*PROBLEM DESCRIPTION*
All lines from the one containing "R1: 27 (T9, W12) -> none" down to the final line of the entries below: return them exactly.
*** Begin section ***
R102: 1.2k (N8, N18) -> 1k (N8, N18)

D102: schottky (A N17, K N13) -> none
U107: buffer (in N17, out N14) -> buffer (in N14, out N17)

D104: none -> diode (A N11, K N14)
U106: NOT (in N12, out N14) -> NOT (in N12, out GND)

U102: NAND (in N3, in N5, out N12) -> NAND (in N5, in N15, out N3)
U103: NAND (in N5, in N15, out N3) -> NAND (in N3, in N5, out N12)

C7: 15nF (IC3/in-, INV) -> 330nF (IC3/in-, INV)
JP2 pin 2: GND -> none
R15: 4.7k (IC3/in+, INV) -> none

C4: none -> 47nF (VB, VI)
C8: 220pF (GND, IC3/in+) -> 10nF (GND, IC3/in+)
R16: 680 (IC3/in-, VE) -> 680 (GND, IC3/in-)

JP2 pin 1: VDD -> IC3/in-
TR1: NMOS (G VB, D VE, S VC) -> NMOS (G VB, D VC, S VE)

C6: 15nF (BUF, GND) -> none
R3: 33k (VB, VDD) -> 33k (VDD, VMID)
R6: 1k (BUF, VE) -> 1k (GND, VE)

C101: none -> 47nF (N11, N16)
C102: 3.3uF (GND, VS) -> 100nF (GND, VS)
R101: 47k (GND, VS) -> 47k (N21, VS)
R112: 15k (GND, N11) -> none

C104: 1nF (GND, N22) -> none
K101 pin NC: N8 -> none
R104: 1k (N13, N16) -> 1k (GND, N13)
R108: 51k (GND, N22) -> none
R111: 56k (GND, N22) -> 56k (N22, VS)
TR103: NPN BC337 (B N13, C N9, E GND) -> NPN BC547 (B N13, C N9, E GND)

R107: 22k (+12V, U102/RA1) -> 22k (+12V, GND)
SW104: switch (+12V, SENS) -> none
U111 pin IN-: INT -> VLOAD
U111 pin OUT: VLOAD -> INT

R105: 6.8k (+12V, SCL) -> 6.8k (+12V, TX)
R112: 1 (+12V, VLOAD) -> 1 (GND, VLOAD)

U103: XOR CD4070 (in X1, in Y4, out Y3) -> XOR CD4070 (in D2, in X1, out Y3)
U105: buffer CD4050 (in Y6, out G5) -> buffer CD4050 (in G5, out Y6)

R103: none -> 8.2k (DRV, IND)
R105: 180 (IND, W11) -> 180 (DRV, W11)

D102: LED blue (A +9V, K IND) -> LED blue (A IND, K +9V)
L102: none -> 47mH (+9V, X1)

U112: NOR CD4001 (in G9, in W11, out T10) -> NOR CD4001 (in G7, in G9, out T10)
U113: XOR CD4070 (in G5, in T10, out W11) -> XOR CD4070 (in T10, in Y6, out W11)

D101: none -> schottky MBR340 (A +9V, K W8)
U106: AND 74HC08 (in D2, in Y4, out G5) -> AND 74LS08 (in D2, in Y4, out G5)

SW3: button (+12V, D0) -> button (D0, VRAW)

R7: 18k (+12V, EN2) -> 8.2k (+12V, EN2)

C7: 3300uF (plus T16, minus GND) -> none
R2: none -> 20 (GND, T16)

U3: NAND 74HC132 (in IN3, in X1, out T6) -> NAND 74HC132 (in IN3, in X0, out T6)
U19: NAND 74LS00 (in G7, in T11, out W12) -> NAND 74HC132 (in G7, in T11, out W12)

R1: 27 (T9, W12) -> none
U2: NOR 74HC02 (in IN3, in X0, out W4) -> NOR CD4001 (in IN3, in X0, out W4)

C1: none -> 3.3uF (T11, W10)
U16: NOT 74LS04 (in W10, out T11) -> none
*** End section ***
*RESULT FOR THIS EXERCISE*
R1: 27 (T9, W12) -> none
U2: NOR 74HC02 (in IN3, in X0, out W4) -> NOR CD4001 (in IN3, in X0, out W4)

C1: none -> 3.3uF (T11, W10)
U16: NOT 74LS04 (in W10, out T11) -> none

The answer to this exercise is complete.